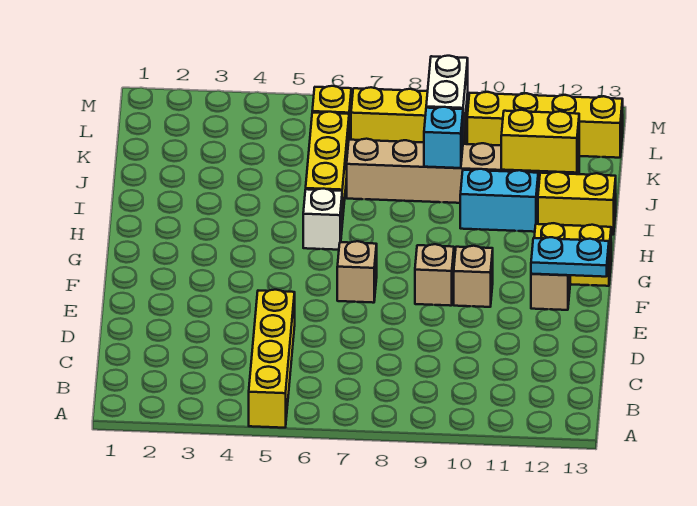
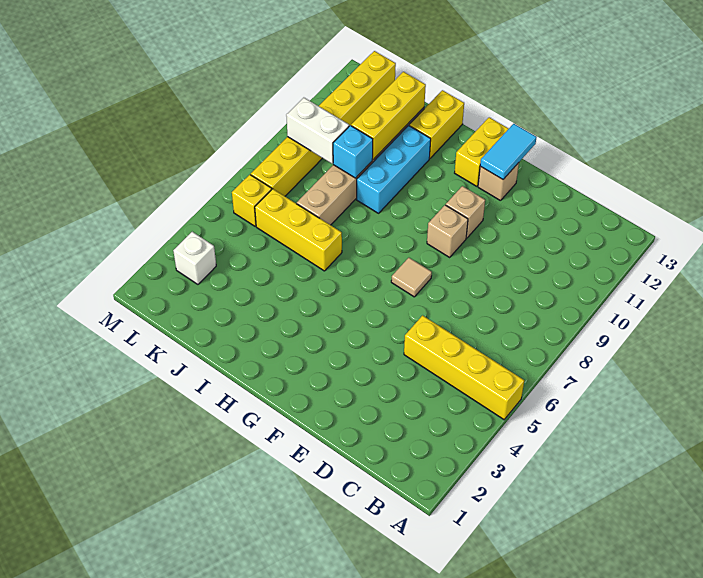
tan 1x1 brick [337,241,377,303] -> tan 1x1 tile [391,258,432,297]
cyan 1x2 plate [531,237,609,277] -> cyan 1x2 tile [480,124,537,179]
white 1x1 brick [303,189,342,250] -> white 1x1 brick moved to [173,232,216,284]
cyan 1x2 brick [460,169,538,232] -> cyan 1x3 brick [357,125,431,213]
yellow 1x2 brick [501,110,579,173] -> yellow 1x3 brick [351,72,426,160]

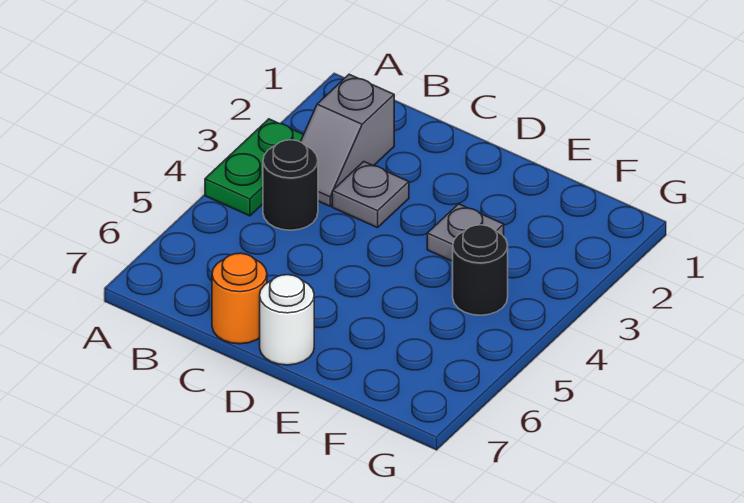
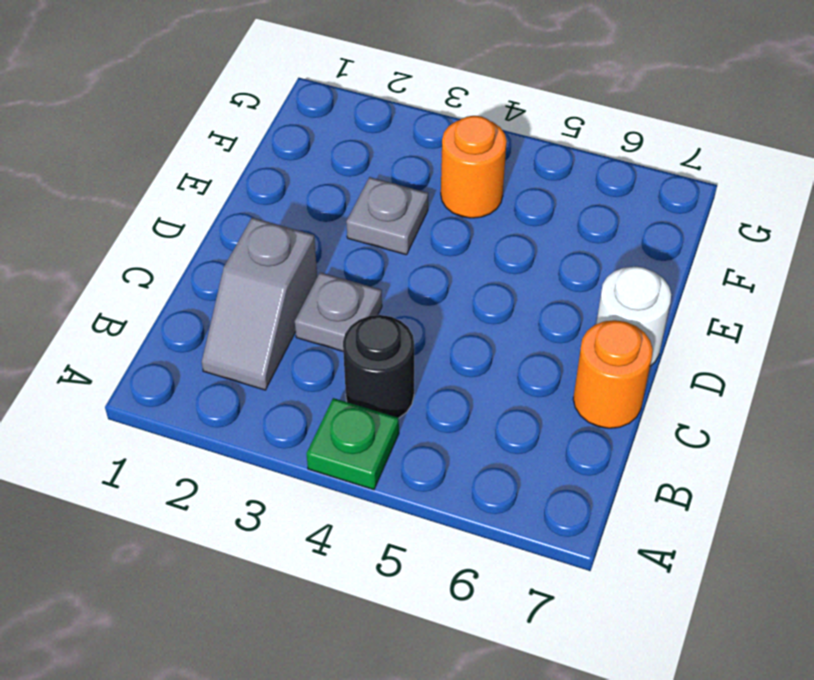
green 1x2 plate [205,119,304,216] -> green 1x1 plate [306,398,399,490]
grey 1x2 slope [301,74,394,206] -> grey 1x2 slope turned to [202,218,317,390]
black 1x1 round brick [453,225,508,315] -> orange 1x1 round brick [441,116,507,218]

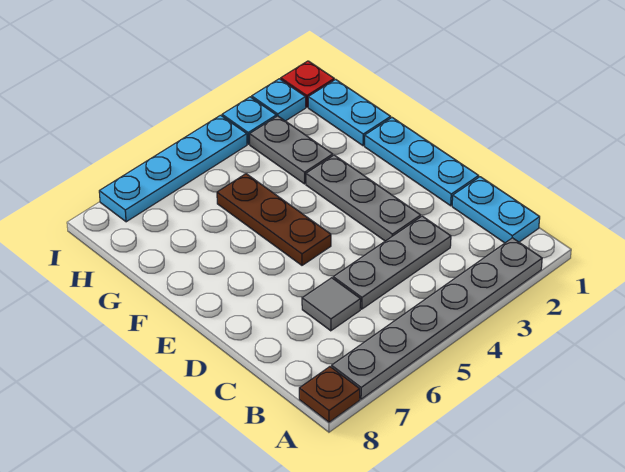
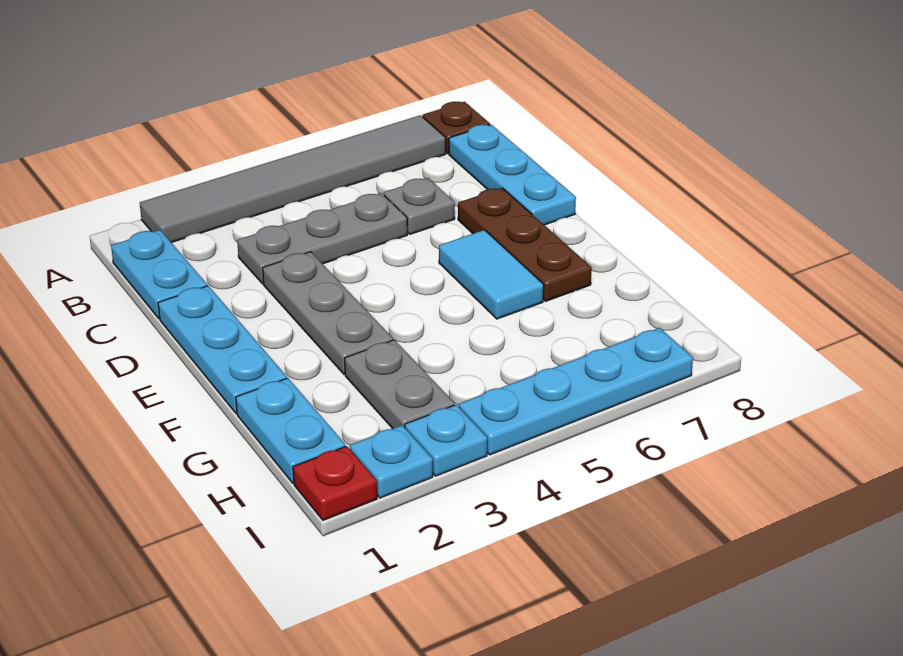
grey 1x6 plate [332,238,542,399] -> grey 1x6 tile [140,115,446,243]
none -> cyan 1x3 plate [449,125,576,225]
grey 1x1 tile [302,278,361,331] -> grey 1x1 plate [384,178,455,234]
brown 1x3 plate [217,174,331,265] -> brown 1x3 plate moved to [458,188,592,301]
none -> cyan 1x2 tile [439,230,544,319]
* * * *
### Your task:
Go through the entries above and print each one exactly, minus the pictures.

### Exercise answer:
tan 1x1 brick [337,241,377,303] -> tan 1x1 tile [391,258,432,297]
cyan 1x2 plate [531,237,609,277] -> cyan 1x2 tile [480,124,537,179]
white 1x1 brick [303,189,342,250] -> white 1x1 brick moved to [173,232,216,284]
cyan 1x2 brick [460,169,538,232] -> cyan 1x3 brick [357,125,431,213]
yellow 1x2 brick [501,110,579,173] -> yellow 1x3 brick [351,72,426,160]

green 1x2 plate [205,119,304,216] -> green 1x1 plate [306,398,399,490]
grey 1x2 slope [301,74,394,206] -> grey 1x2 slope turned to [202,218,317,390]
black 1x1 round brick [453,225,508,315] -> orange 1x1 round brick [441,116,507,218]

grey 1x6 plate [332,238,542,399] -> grey 1x6 tile [140,115,446,243]
none -> cyan 1x3 plate [449,125,576,225]
grey 1x1 tile [302,278,361,331] -> grey 1x1 plate [384,178,455,234]
brown 1x3 plate [217,174,331,265] -> brown 1x3 plate moved to [458,188,592,301]
none -> cyan 1x2 tile [439,230,544,319]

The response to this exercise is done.